··· Data to process ···

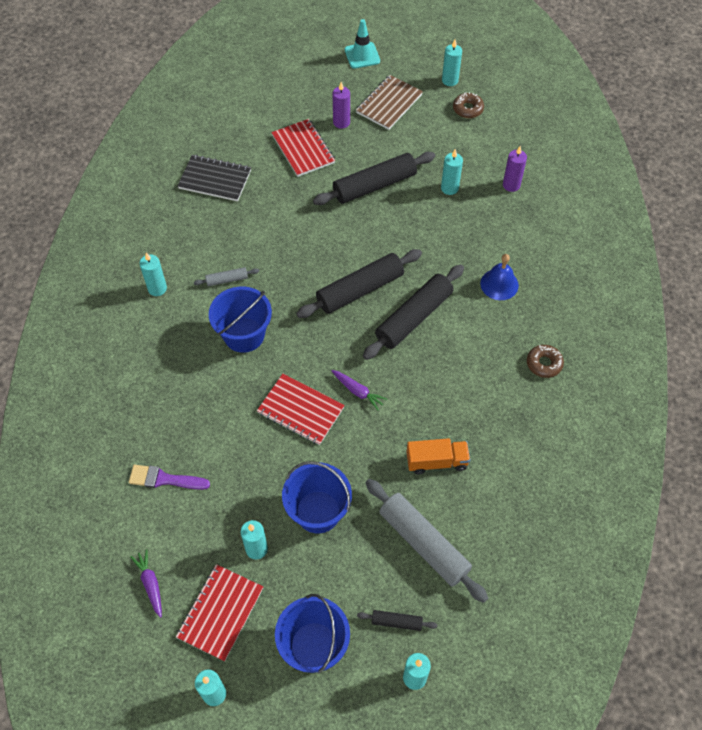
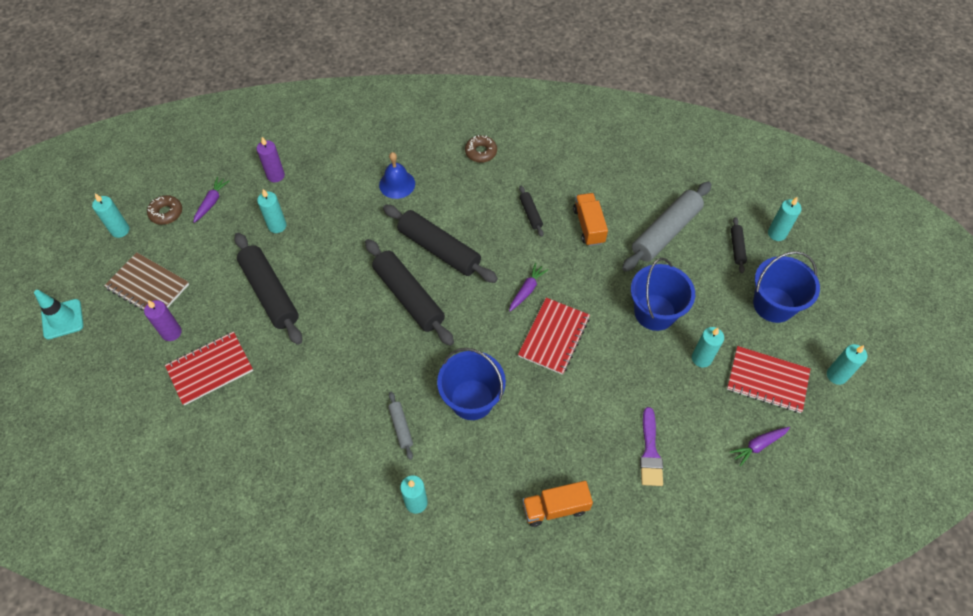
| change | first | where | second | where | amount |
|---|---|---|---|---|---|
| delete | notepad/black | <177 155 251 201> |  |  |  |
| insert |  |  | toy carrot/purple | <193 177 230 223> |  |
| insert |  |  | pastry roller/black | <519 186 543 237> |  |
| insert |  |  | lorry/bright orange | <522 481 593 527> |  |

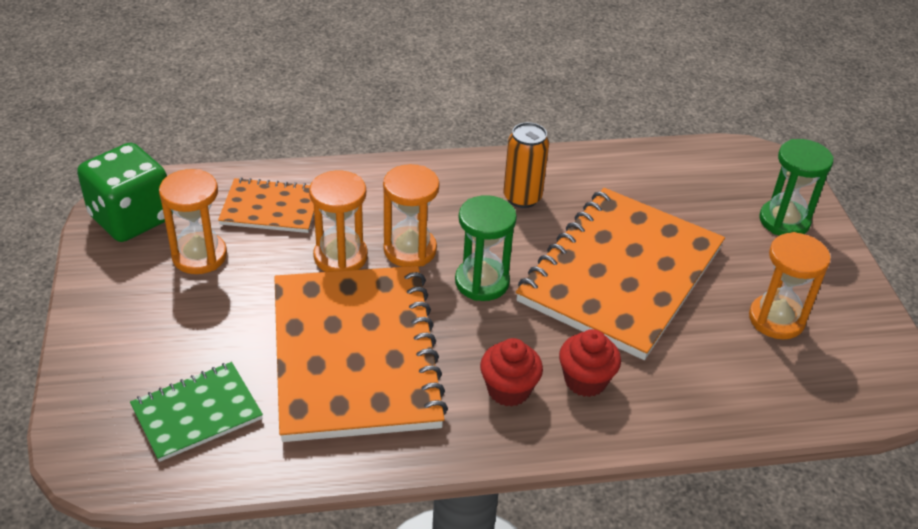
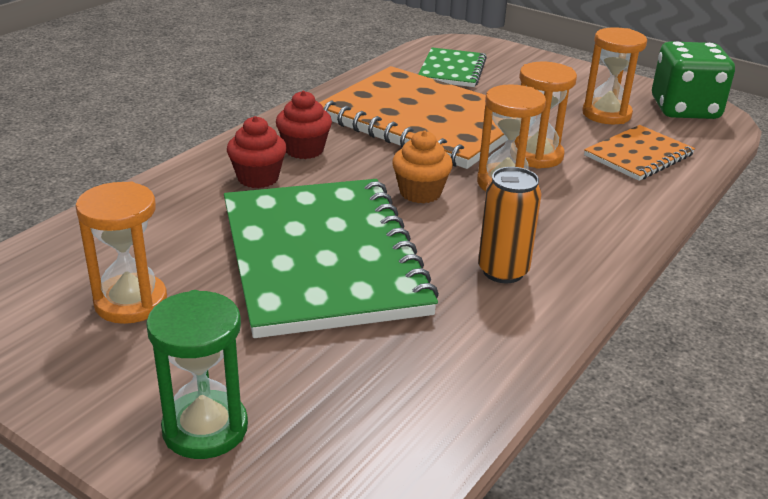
| change | first | where | second | where | amount |
|---|---|---|---|---|---|
| replace | sand timer/green | <455 195 517 301> | cupcake/bright orange | <392 130 453 204> |  |
| recolor | notepad/bright orange | <516 188 725 360> | notepad/green | <224 179 439 338> |  |

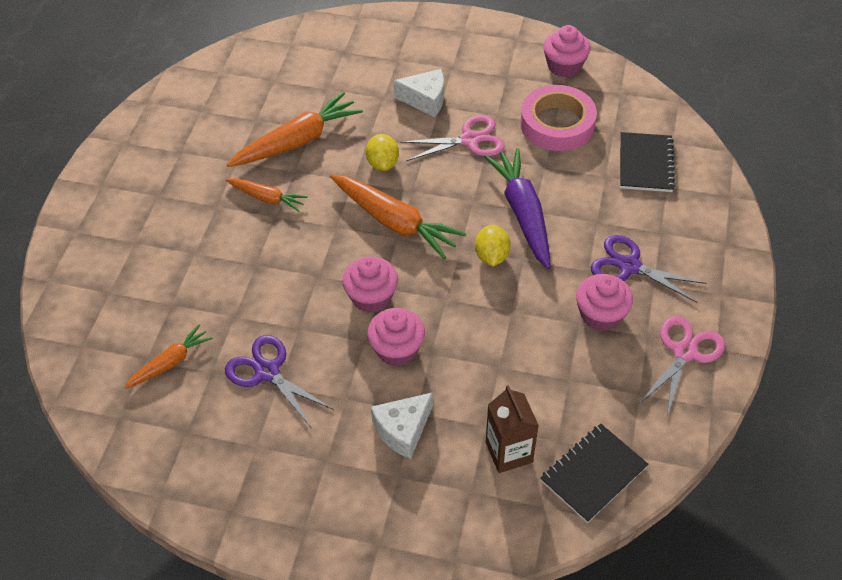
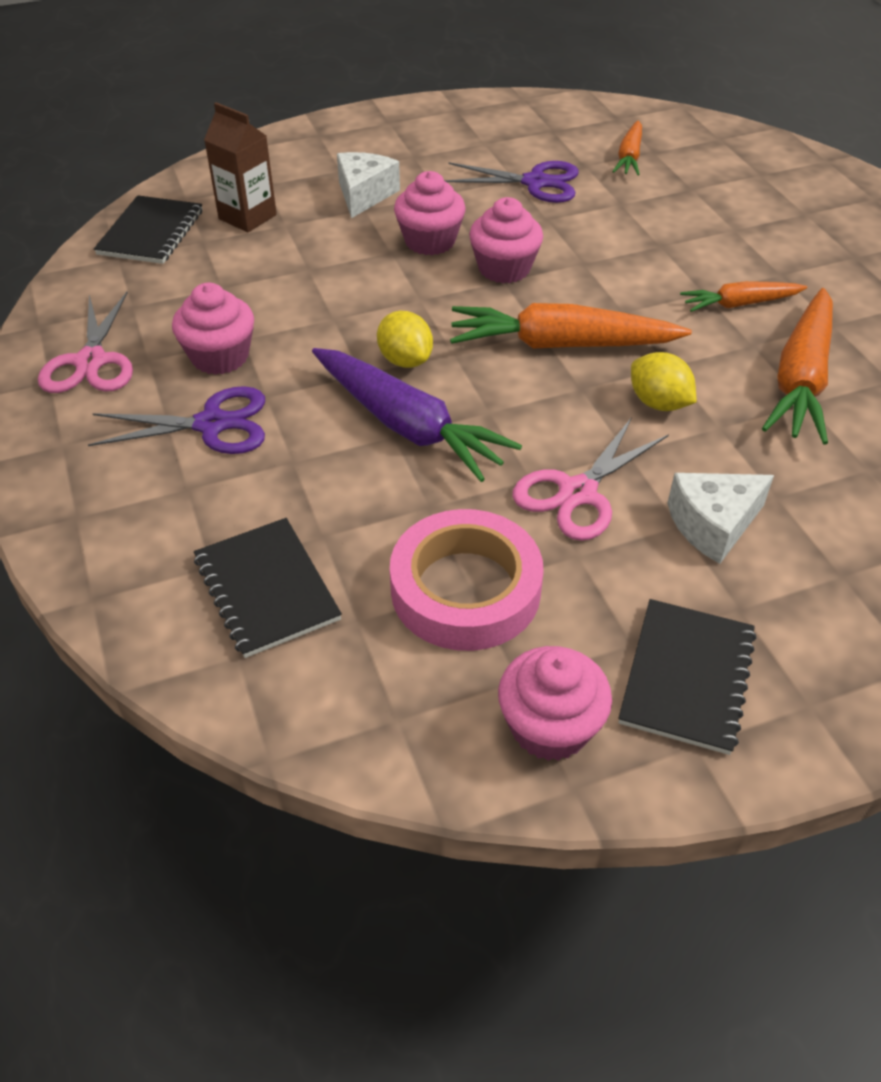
| change | first | where | second | where | amount |
|---|---|---|---|---|---|
| insert |  |  | notepad/black | <618 599 756 755> |  |

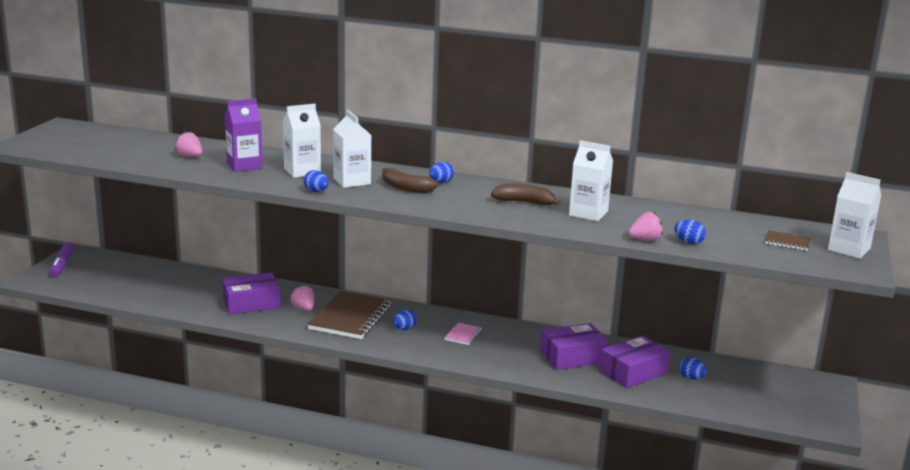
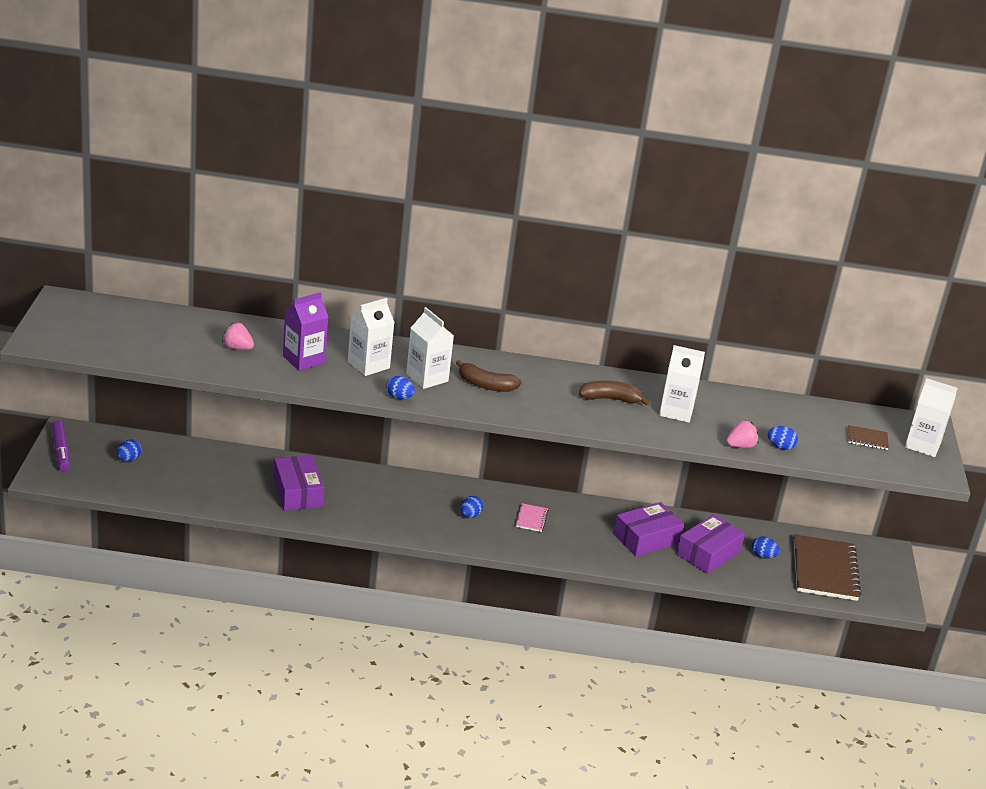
| change | first | where | second | where | amount |
|---|---|---|---|---|---|
| rotate | box/purple | <222 273 280 314> |  | <273 455 324 511> | 75 degrees counterclockwise |
| delete | strawberry/pink | <290 284 314 311> |  |  |  |
| move | notepad/dark brown | <307 291 392 339> |  | <794 534 861 601> |  |
| move | toy egg/cobalt | <429 162 454 183> |  | <117 439 142 461> |  |

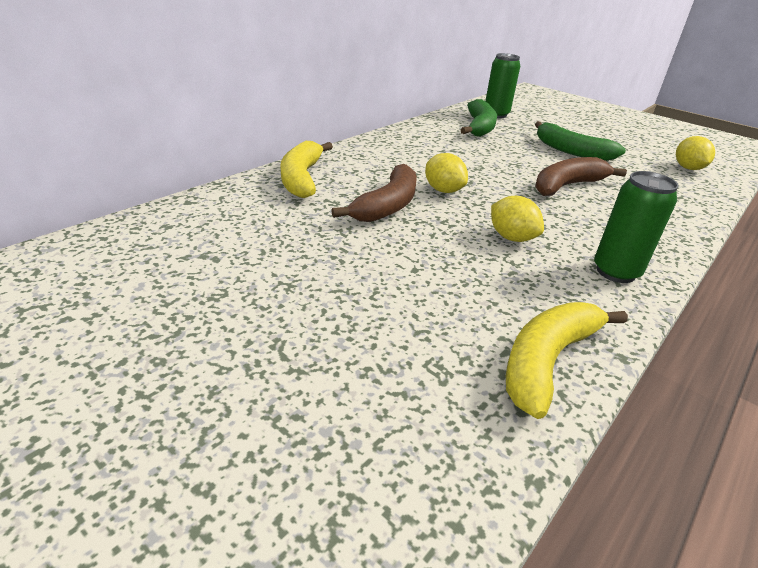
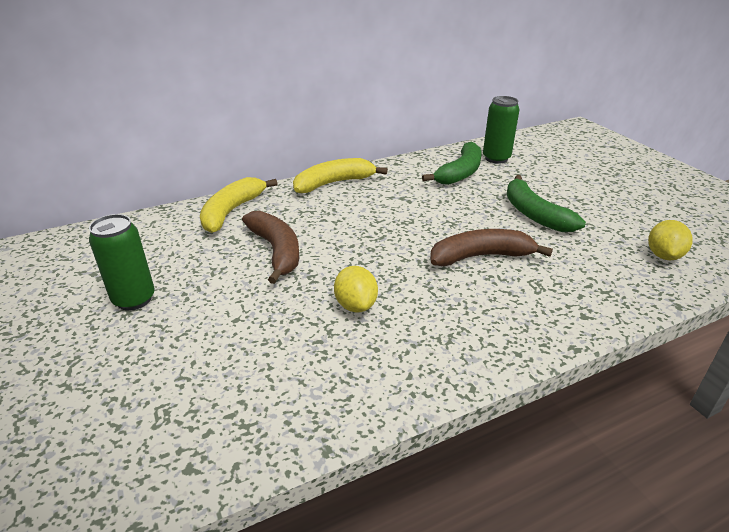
| change | first | where | second | where | amount |
|---|---|---|---|---|---|
| rotate | toy banana/dark brown | <331 164 417 222> |  | <242 211 299 284> | 75 degrees counterclockwise |
| delete | citrus fruit/yellow | <425 153 468 193> |  |  |  |
| move | toy banana/yellow | <506 302 628 419> |  | <293 158 388 193> |  |
| move | soda can/green | <594 171 679 283> |  | <89 214 155 311> |  |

···

Exercise description:
Word for word, restate only the lines from the one containing "284> | 75 degrees counterclockwise |" through the last line of the entries, with both ends kept.

The completed task:
| rotate | toy banana/dark brown | <331 164 417 222> |  | <242 211 299 284> | 75 degrees counterclockwise |
| delete | citrus fruit/yellow | <425 153 468 193> |  |  |  |
| move | toy banana/yellow | <506 302 628 419> |  | <293 158 388 193> |  |
| move | soda can/green | <594 171 679 283> |  | <89 214 155 311> |  |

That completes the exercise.